• _What to work on_
Copy the part of the listing that opens with its first line and closes with the line containing "Will: 13:12 -> none", keeping both of those lines. Leave the pictures out of your copy.

• _Given records_
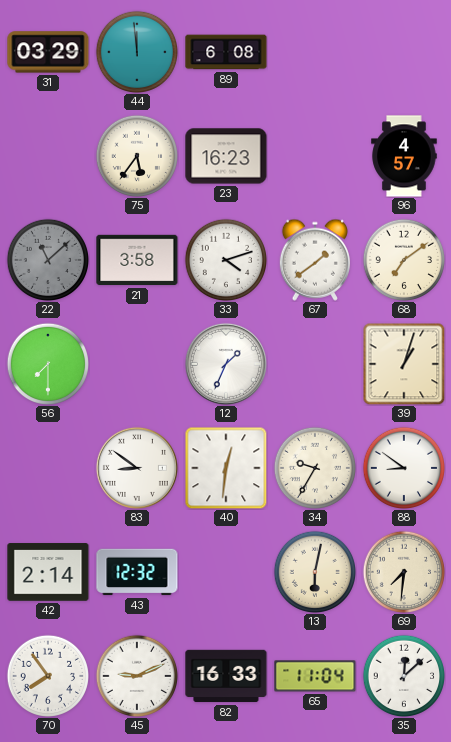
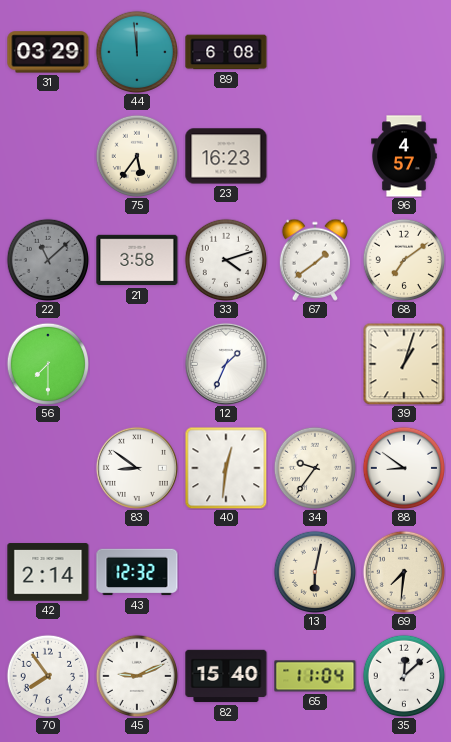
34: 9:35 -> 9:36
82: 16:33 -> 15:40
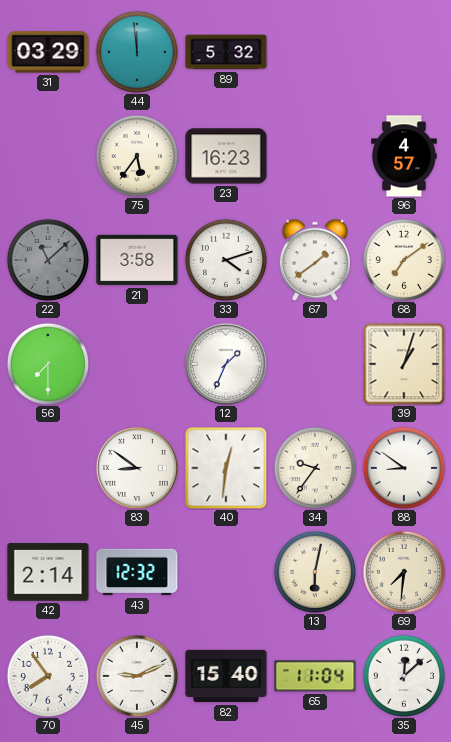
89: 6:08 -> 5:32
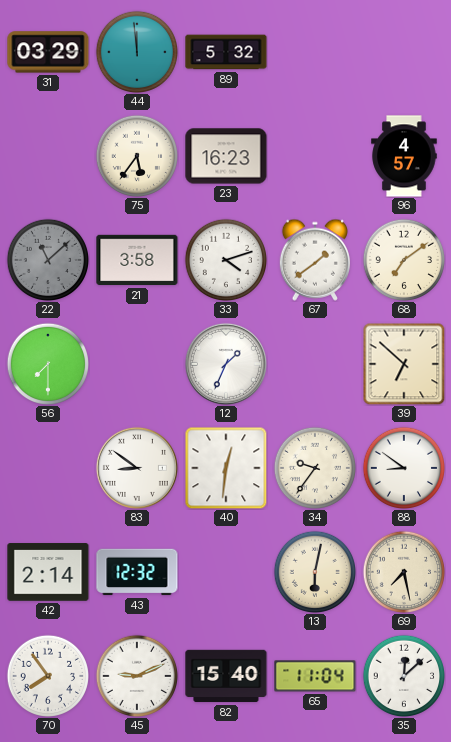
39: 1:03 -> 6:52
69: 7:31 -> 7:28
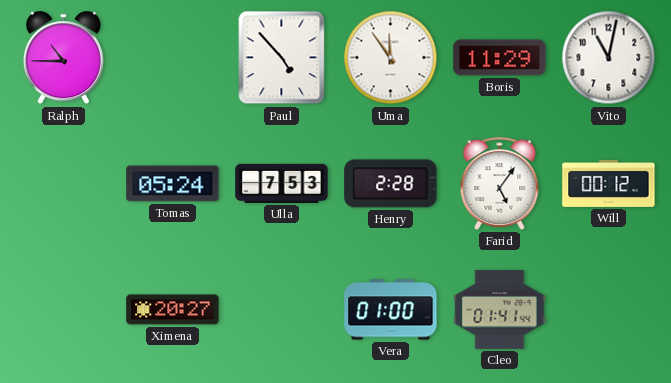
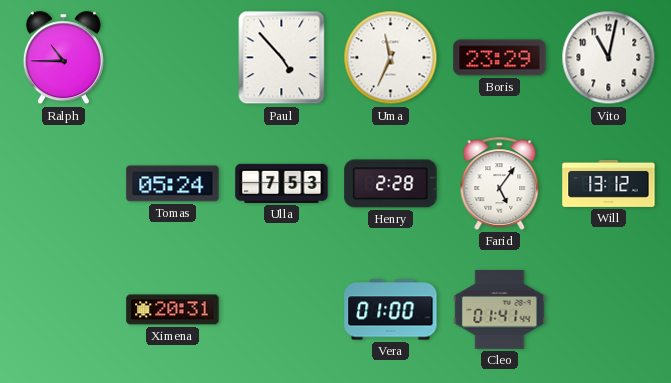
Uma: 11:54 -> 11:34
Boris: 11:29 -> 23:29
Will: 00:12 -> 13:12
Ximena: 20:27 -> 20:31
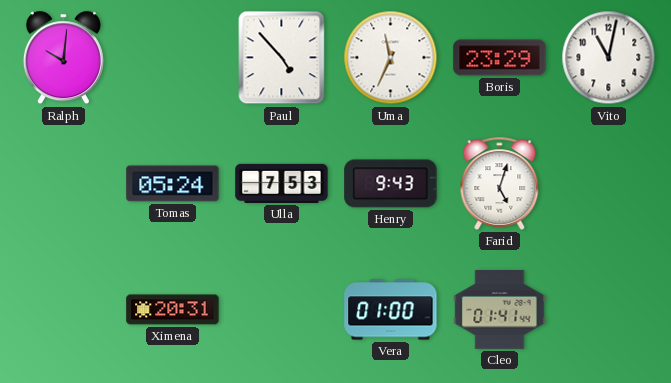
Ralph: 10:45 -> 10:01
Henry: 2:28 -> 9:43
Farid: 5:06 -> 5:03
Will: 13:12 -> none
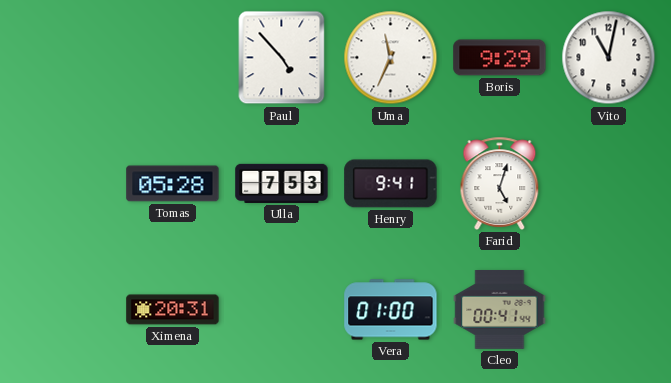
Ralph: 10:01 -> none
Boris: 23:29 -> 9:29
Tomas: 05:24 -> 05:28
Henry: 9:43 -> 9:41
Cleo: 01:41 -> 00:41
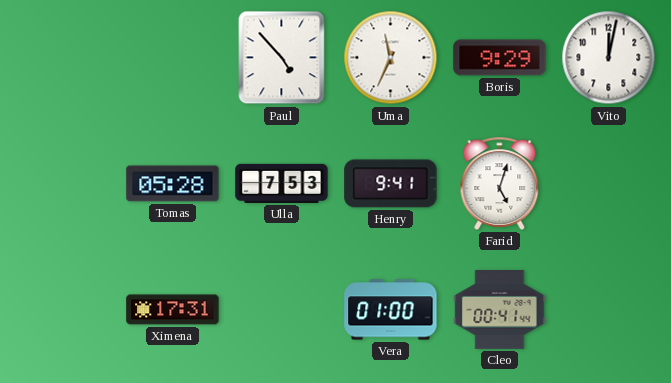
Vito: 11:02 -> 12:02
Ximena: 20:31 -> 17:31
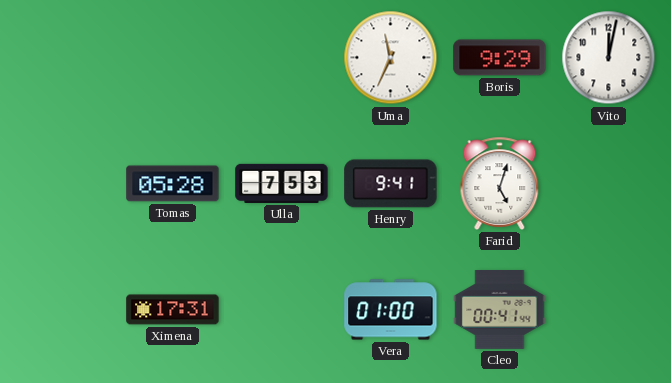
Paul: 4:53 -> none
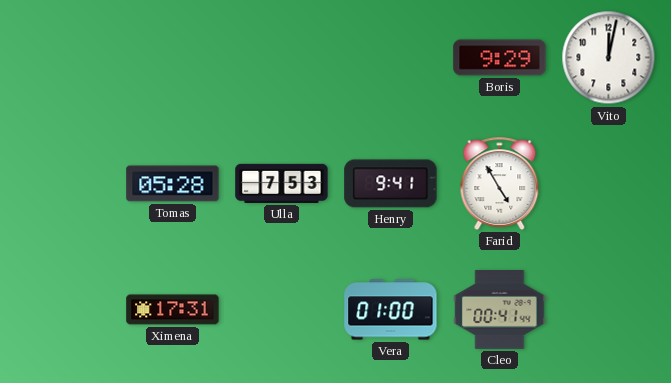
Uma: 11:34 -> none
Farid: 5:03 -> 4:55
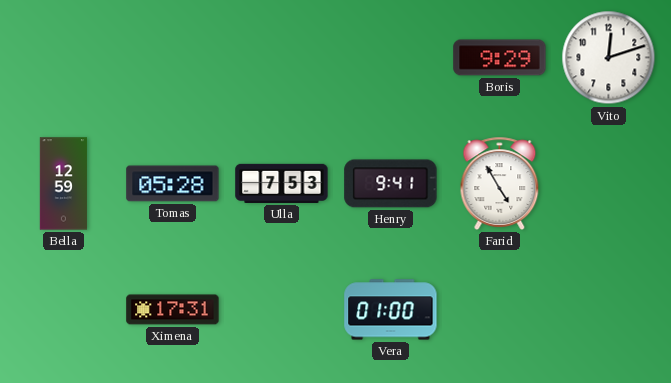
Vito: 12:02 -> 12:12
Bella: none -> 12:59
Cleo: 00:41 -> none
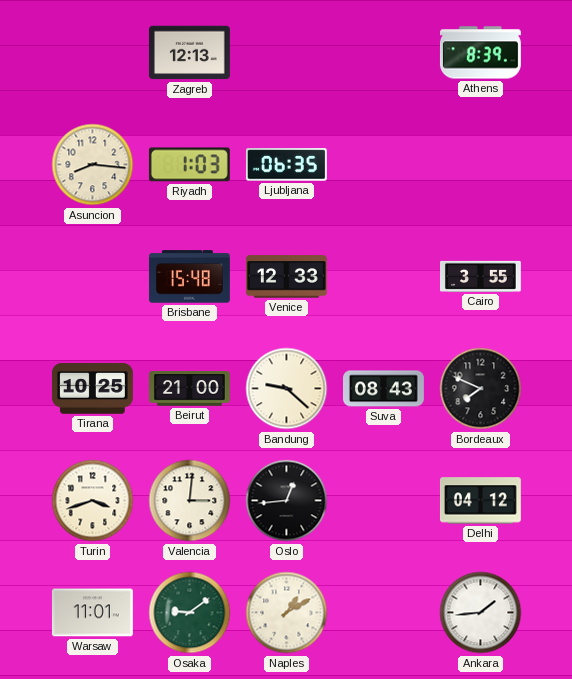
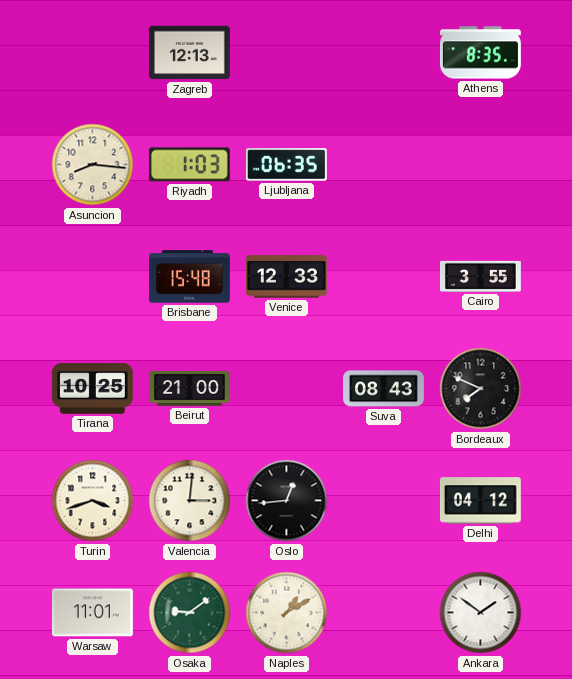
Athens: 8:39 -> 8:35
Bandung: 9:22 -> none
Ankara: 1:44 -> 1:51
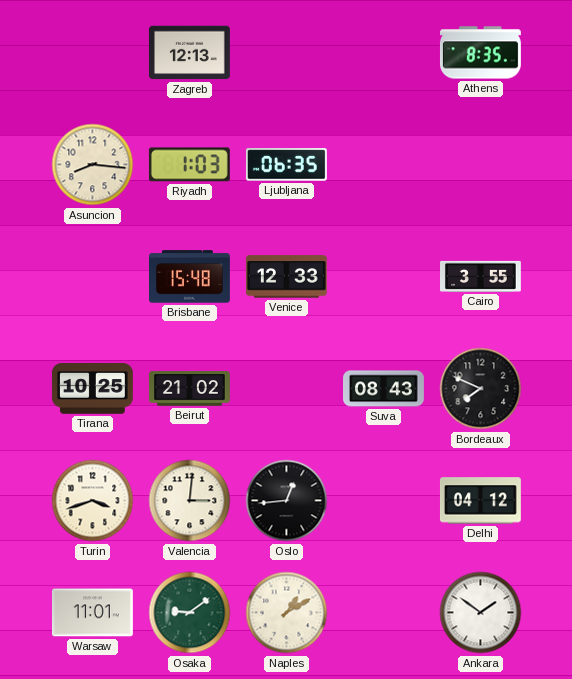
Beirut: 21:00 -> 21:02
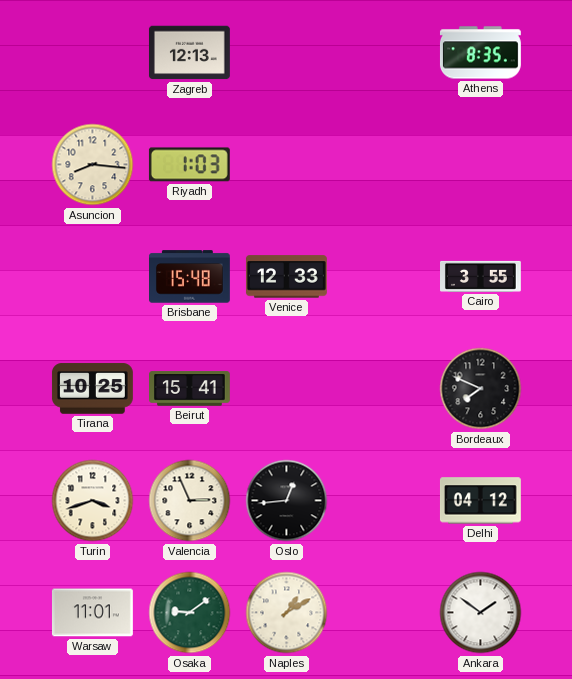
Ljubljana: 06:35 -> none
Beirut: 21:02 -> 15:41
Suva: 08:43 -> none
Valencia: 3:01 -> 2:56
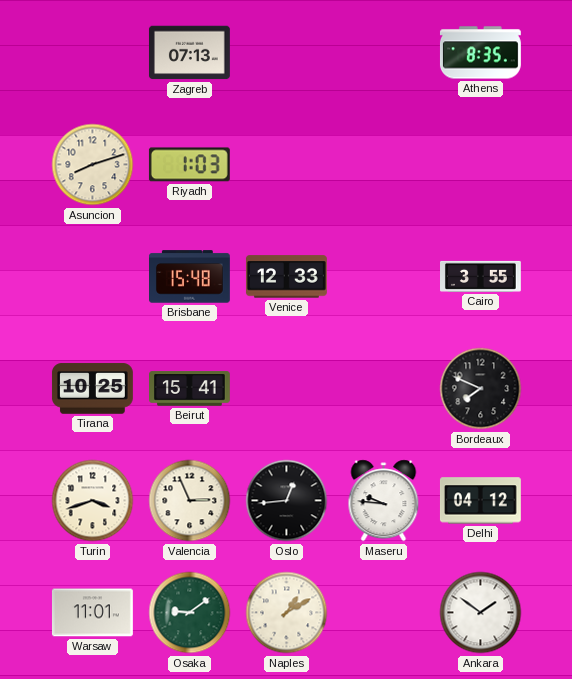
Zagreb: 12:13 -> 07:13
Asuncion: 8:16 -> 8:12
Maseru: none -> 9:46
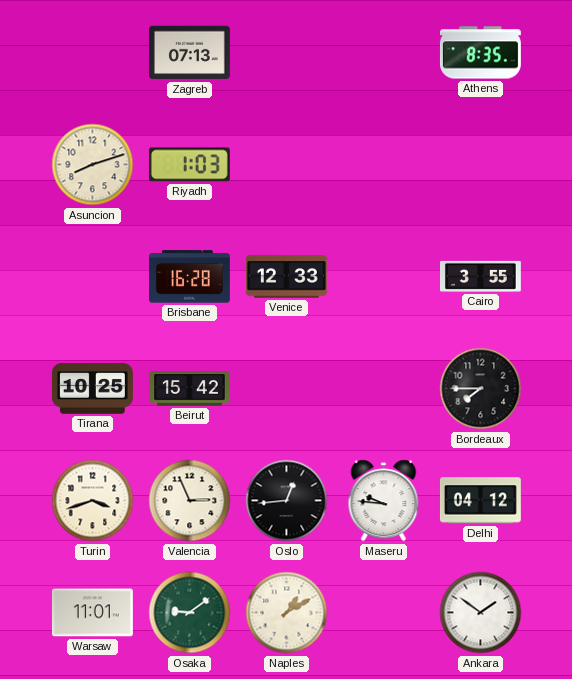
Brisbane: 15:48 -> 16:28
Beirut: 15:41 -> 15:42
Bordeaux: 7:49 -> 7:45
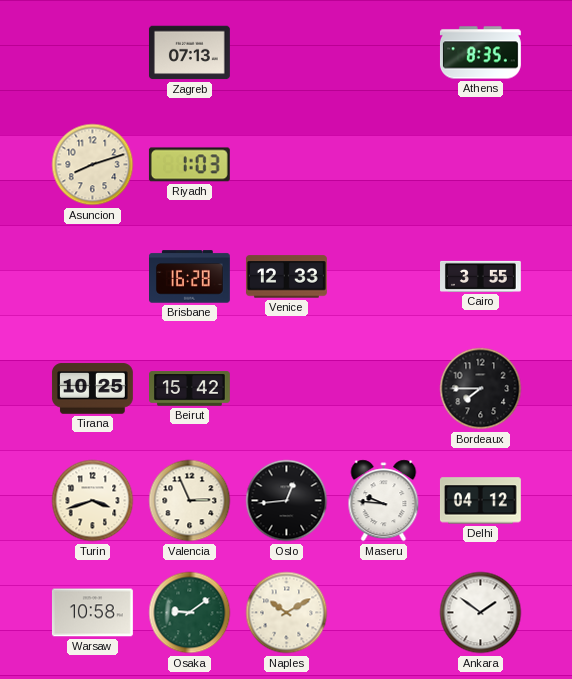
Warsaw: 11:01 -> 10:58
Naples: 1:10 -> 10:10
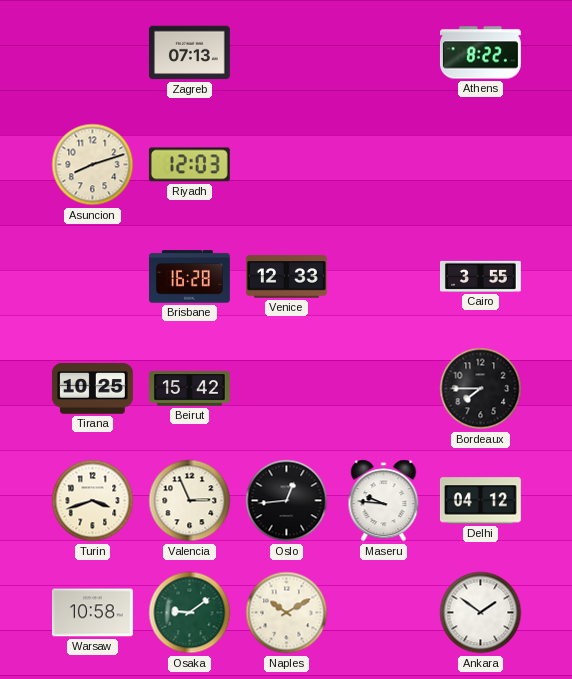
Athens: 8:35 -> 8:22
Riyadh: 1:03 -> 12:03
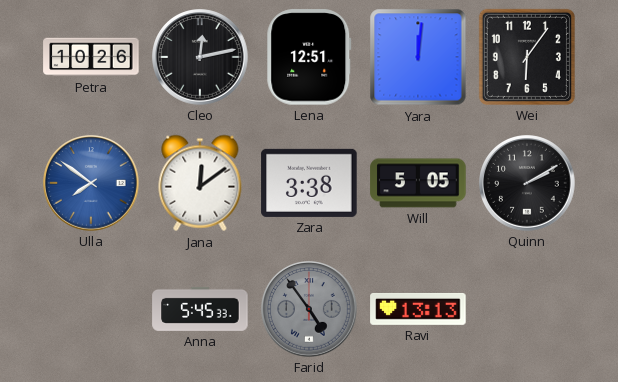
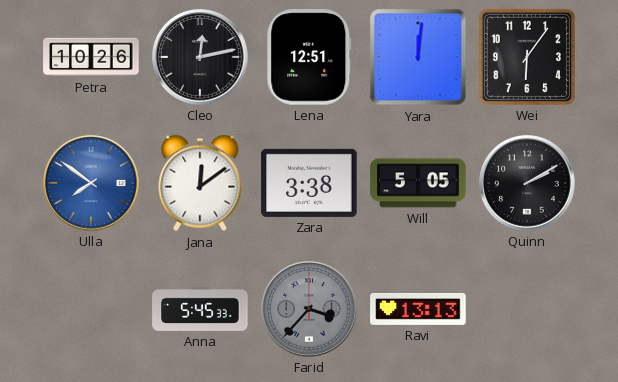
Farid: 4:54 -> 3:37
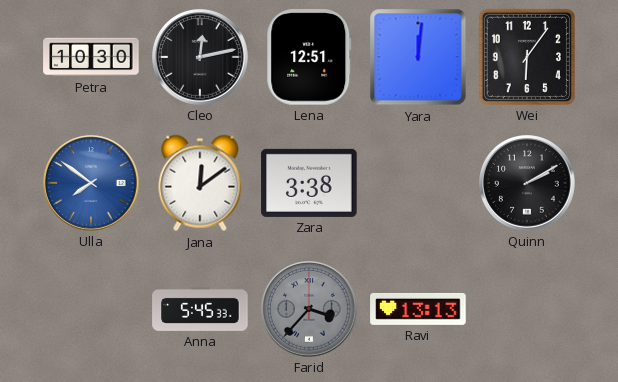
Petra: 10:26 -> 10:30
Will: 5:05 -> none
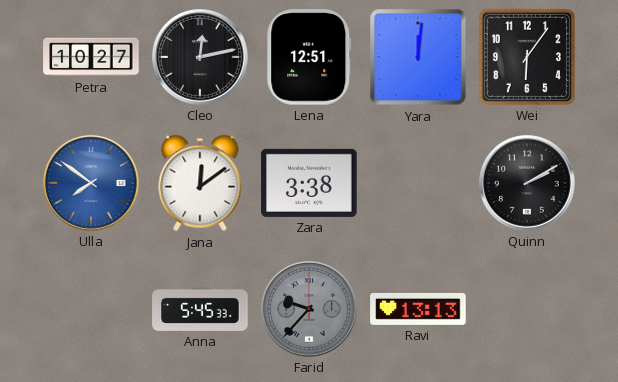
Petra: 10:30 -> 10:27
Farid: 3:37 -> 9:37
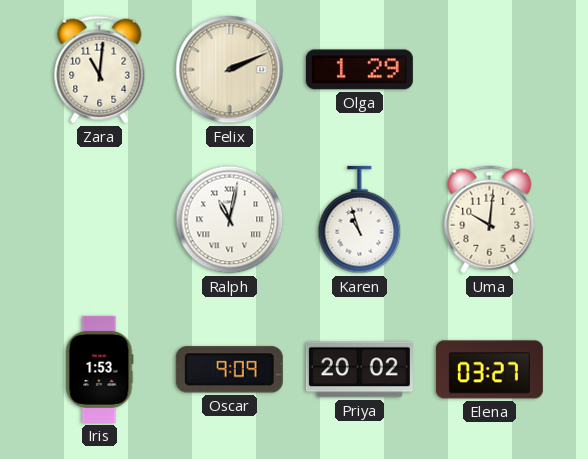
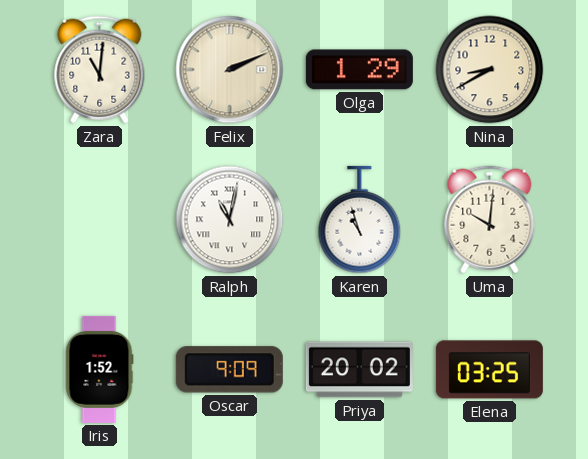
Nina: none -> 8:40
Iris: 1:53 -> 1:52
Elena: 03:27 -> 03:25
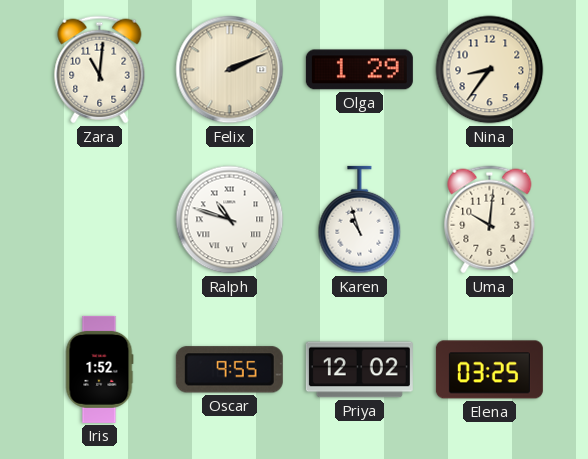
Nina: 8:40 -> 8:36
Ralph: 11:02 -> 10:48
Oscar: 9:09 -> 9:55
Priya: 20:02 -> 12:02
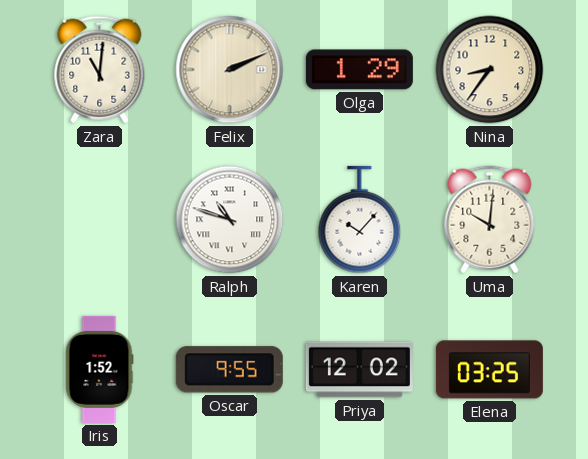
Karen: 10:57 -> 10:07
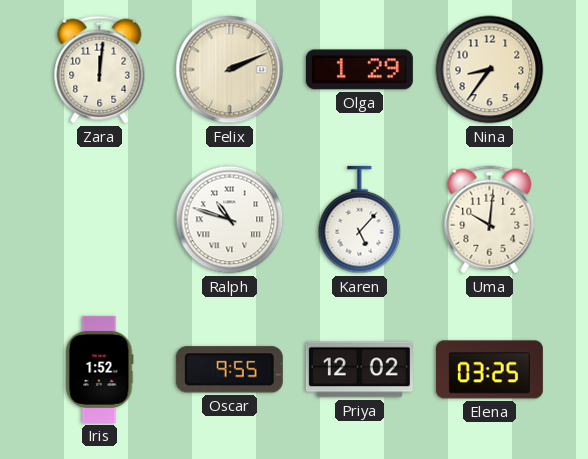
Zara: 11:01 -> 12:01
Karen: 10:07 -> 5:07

• _The answer_
34: 9:35 -> 9:36
82: 16:33 -> 15:40
89: 6:08 -> 5:32
39: 1:03 -> 6:52
69: 7:31 -> 7:28
Uma: 11:54 -> 11:34
Boris: 11:29 -> 23:29
Will: 00:12 -> 13:12
Ximena: 20:27 -> 20:31
Ralph: 10:45 -> 10:01
Henry: 2:28 -> 9:43
Farid: 5:06 -> 5:03
Will: 13:12 -> none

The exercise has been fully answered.